[Spatial object tracking data]
>>>>>

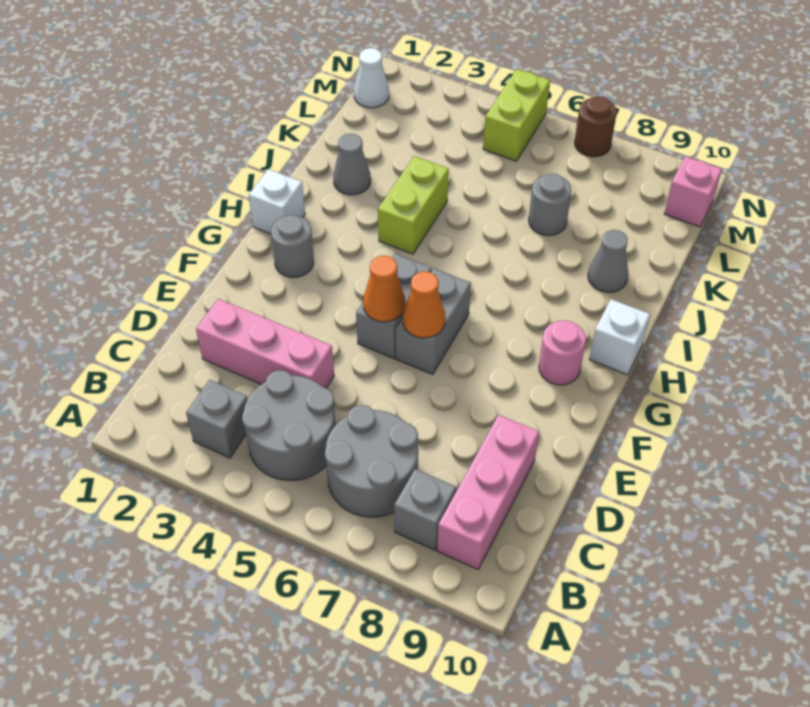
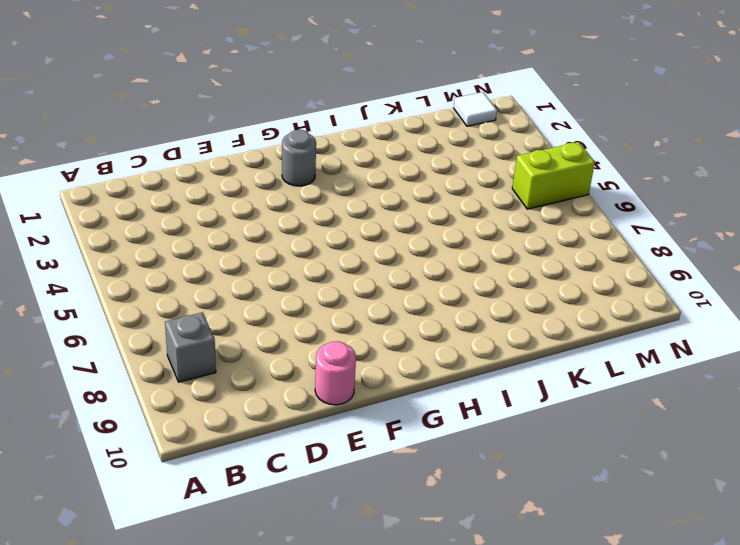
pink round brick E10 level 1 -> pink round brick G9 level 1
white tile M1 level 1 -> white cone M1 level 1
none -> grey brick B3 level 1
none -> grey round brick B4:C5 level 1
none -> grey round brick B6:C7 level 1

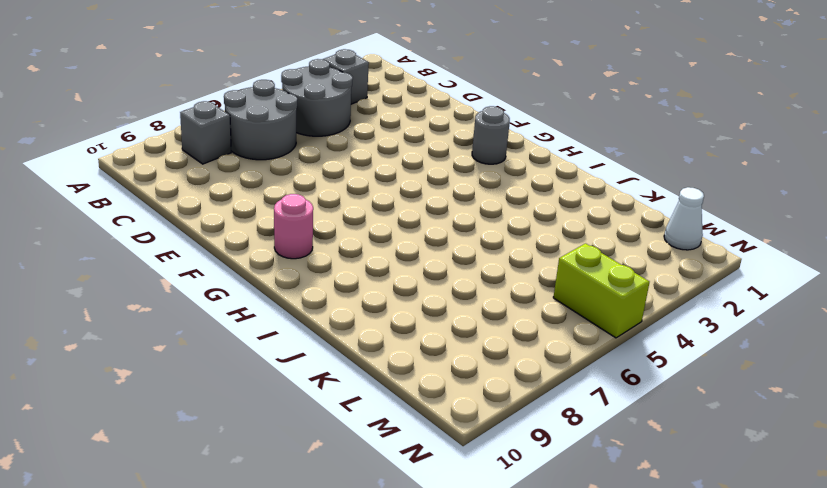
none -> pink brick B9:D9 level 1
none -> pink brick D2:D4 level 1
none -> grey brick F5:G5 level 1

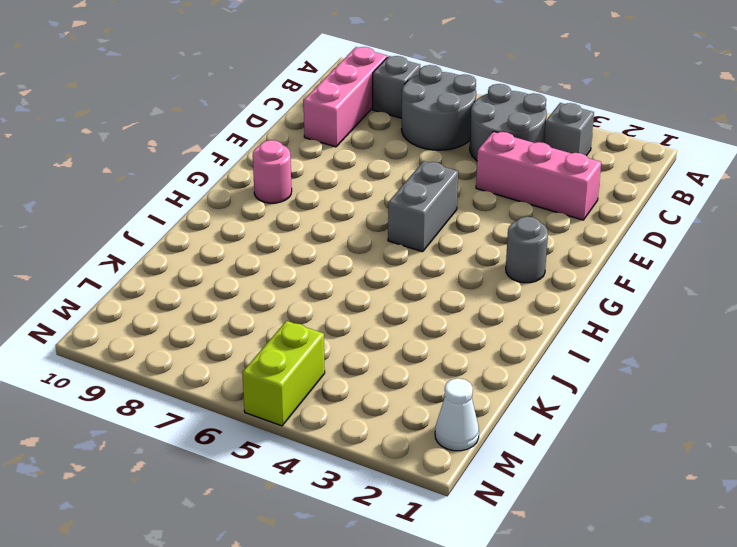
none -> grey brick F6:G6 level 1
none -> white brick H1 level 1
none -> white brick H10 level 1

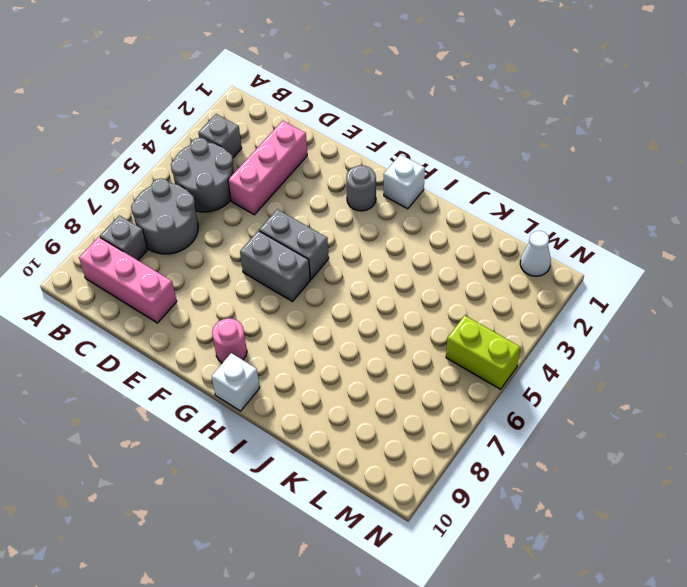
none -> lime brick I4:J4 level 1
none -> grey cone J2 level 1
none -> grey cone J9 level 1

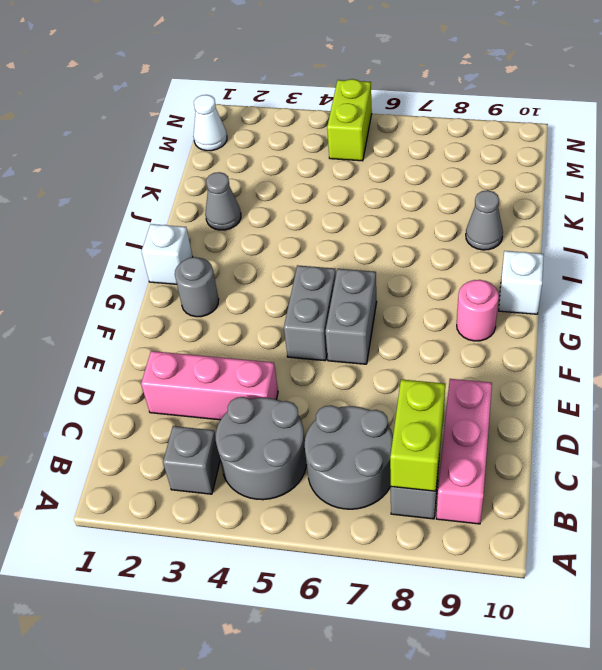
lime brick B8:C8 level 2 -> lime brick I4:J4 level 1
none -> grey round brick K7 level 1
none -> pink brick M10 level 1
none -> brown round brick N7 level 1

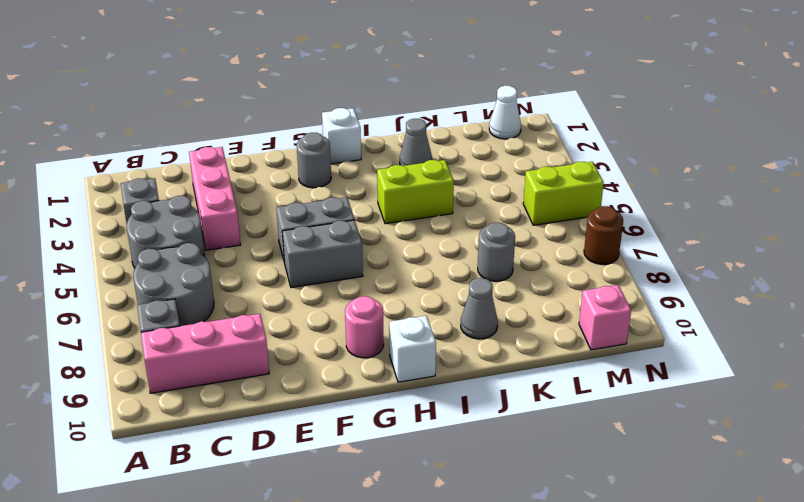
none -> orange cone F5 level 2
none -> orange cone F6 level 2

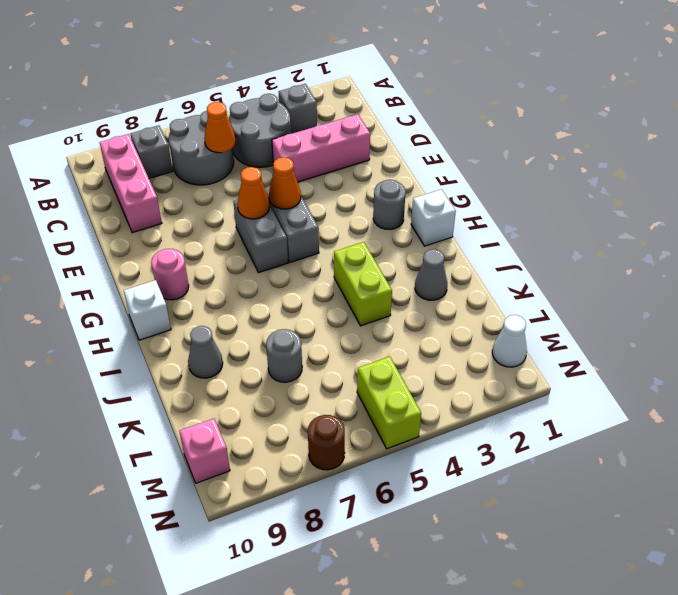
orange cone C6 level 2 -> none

<<<<<
>>>>>

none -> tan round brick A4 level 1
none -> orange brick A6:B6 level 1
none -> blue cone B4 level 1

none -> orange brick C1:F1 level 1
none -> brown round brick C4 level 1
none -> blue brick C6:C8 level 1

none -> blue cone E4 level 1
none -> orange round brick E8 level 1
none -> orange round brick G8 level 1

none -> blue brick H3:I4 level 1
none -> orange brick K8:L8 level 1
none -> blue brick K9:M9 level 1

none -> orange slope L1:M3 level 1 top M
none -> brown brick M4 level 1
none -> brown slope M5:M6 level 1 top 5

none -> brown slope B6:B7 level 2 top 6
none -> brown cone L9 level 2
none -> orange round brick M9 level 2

<<<<<

The task – Using the data above, transcribe the lines that run from the line with "none -> orange round brick G8 level 1" to the line with "none -> orange round brick M9 level 2", both ends kept, and output nothing else.

Answer for the task –
none -> orange round brick G8 level 1

none -> blue brick H3:I4 level 1
none -> orange brick K8:L8 level 1
none -> blue brick K9:M9 level 1

none -> orange slope L1:M3 level 1 top M
none -> brown brick M4 level 1
none -> brown slope M5:M6 level 1 top 5

none -> brown slope B6:B7 level 2 top 6
none -> brown cone L9 level 2
none -> orange round brick M9 level 2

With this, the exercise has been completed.